(Image change detection data)
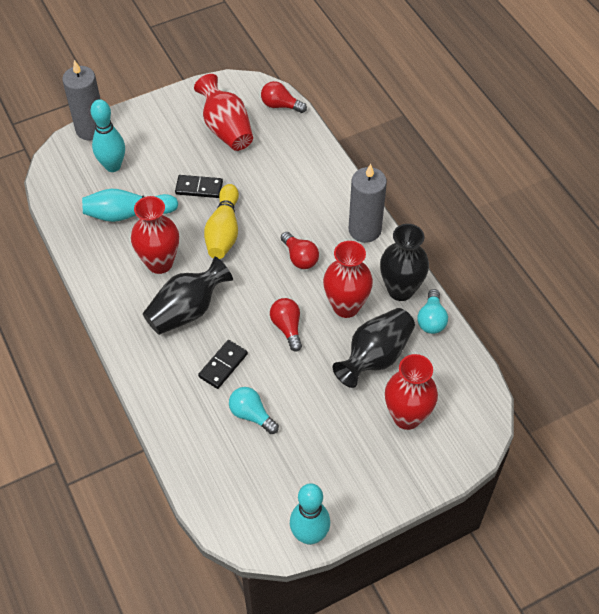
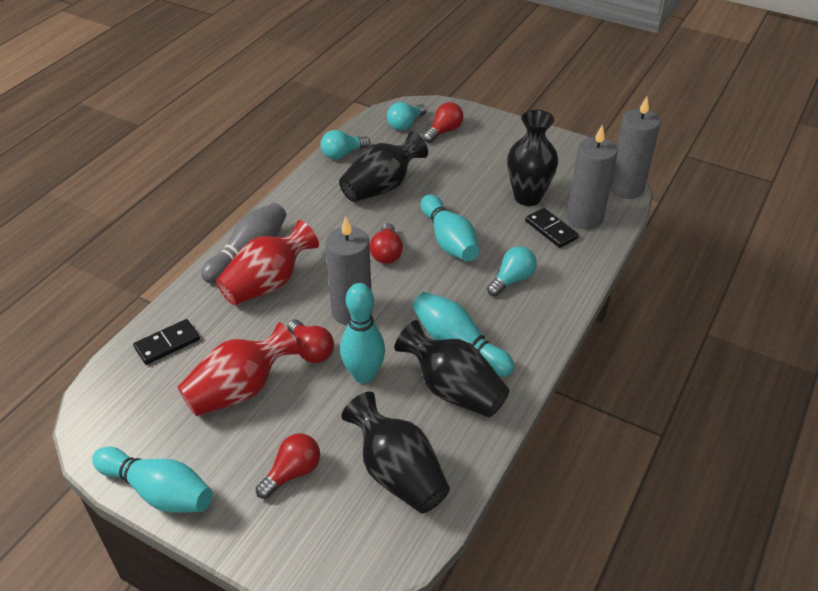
black vase: 3 -> 4
grey bowling pin: 0 -> 1
grey candle: 2 -> 3
red light bulb: 3 -> 4
red vase: 4 -> 2
turquoise bowling pin: 3 -> 4
turquoise light bulb: 2 -> 3
yellow bowling pin: 1 -> 0

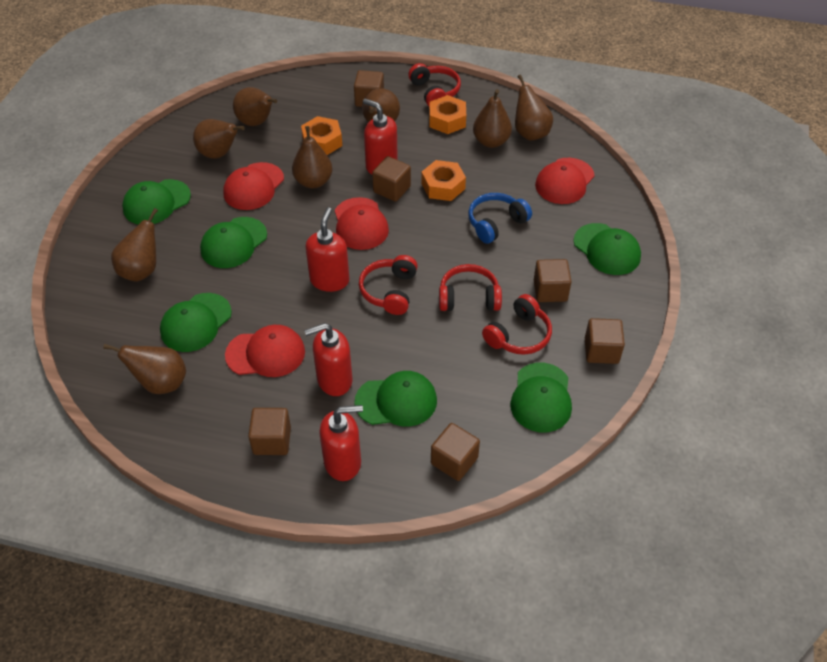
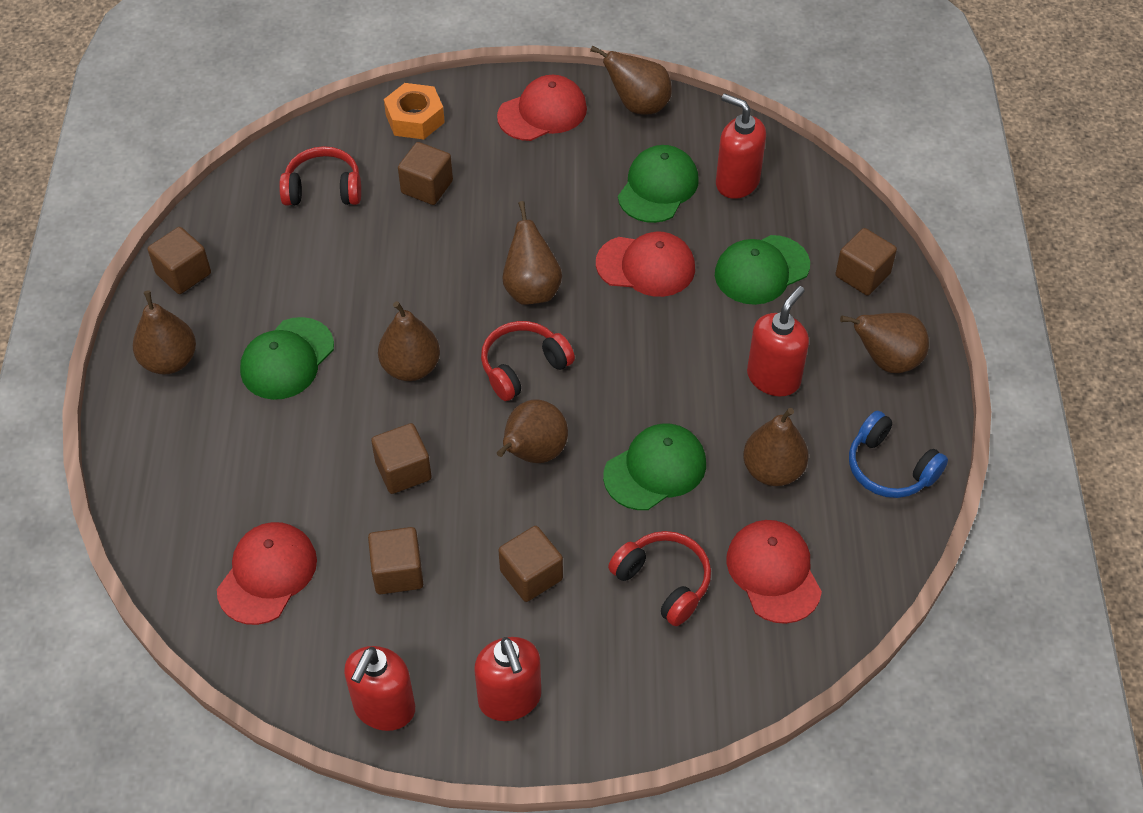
brown pear: 8 -> 7
green cap: 6 -> 4
orange nut: 3 -> 1
red headphones: 4 -> 3

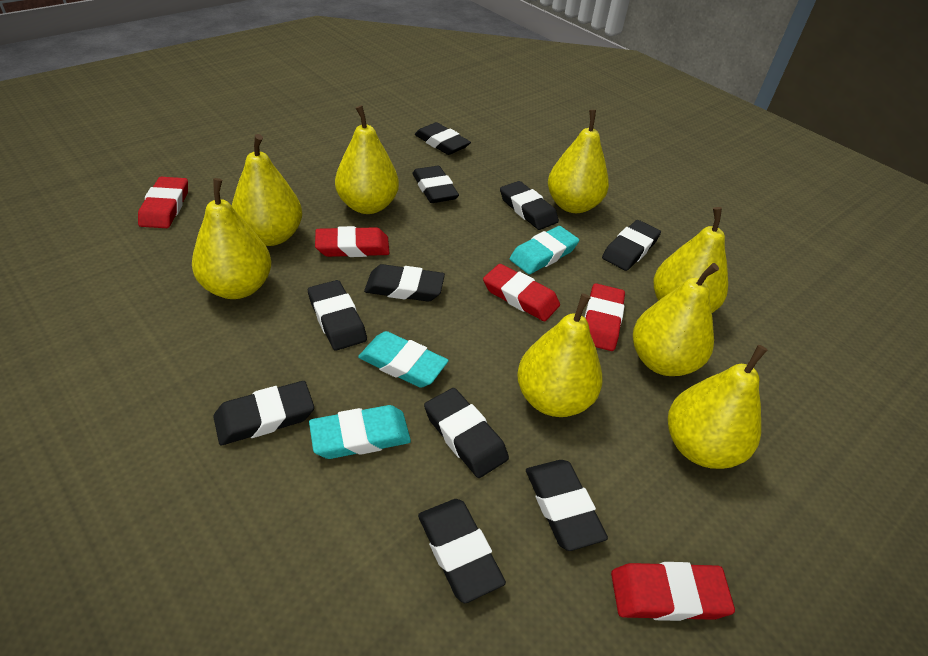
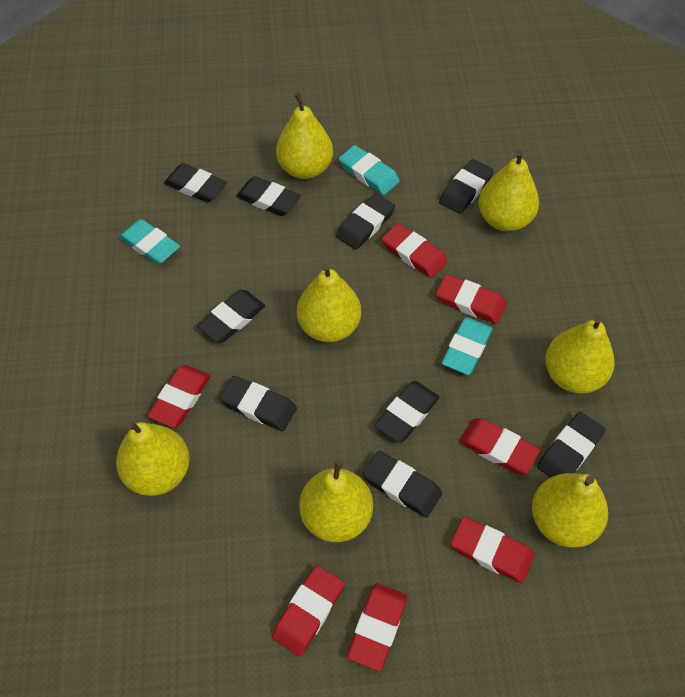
black eraser: 10 -> 9
red eraser: 5 -> 7
yellow pear: 8 -> 7

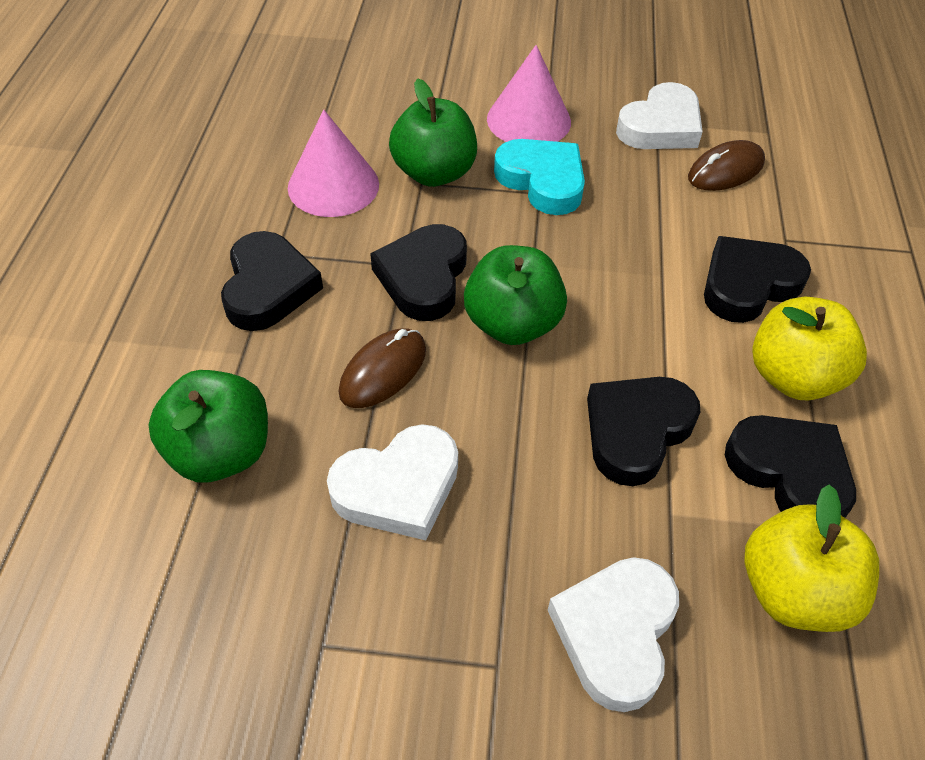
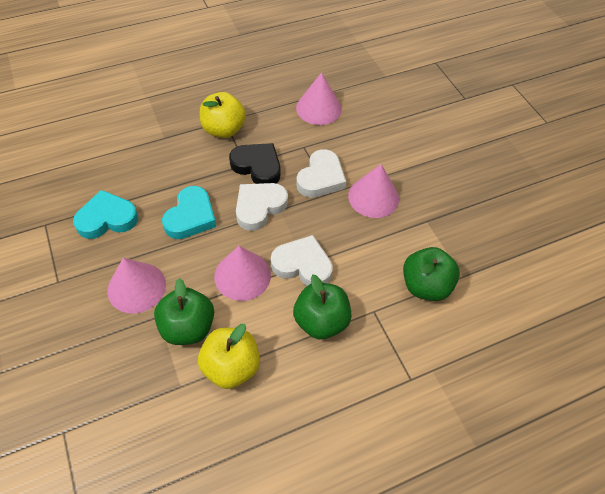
black heart: 5 -> 1
brown mouse: 2 -> 0
pink cone: 2 -> 4
turquoise heart: 1 -> 2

YOUR GOAL: When you copy the data, keep every line exact and leave out each picture.

RESULT FOR THIS EXERCISE:
black vase: 3 -> 4
grey bowling pin: 0 -> 1
grey candle: 2 -> 3
red light bulb: 3 -> 4
red vase: 4 -> 2
turquoise bowling pin: 3 -> 4
turquoise light bulb: 2 -> 3
yellow bowling pin: 1 -> 0

brown pear: 8 -> 7
green cap: 6 -> 4
orange nut: 3 -> 1
red headphones: 4 -> 3

black eraser: 10 -> 9
red eraser: 5 -> 7
yellow pear: 8 -> 7

black heart: 5 -> 1
brown mouse: 2 -> 0
pink cone: 2 -> 4
turquoise heart: 1 -> 2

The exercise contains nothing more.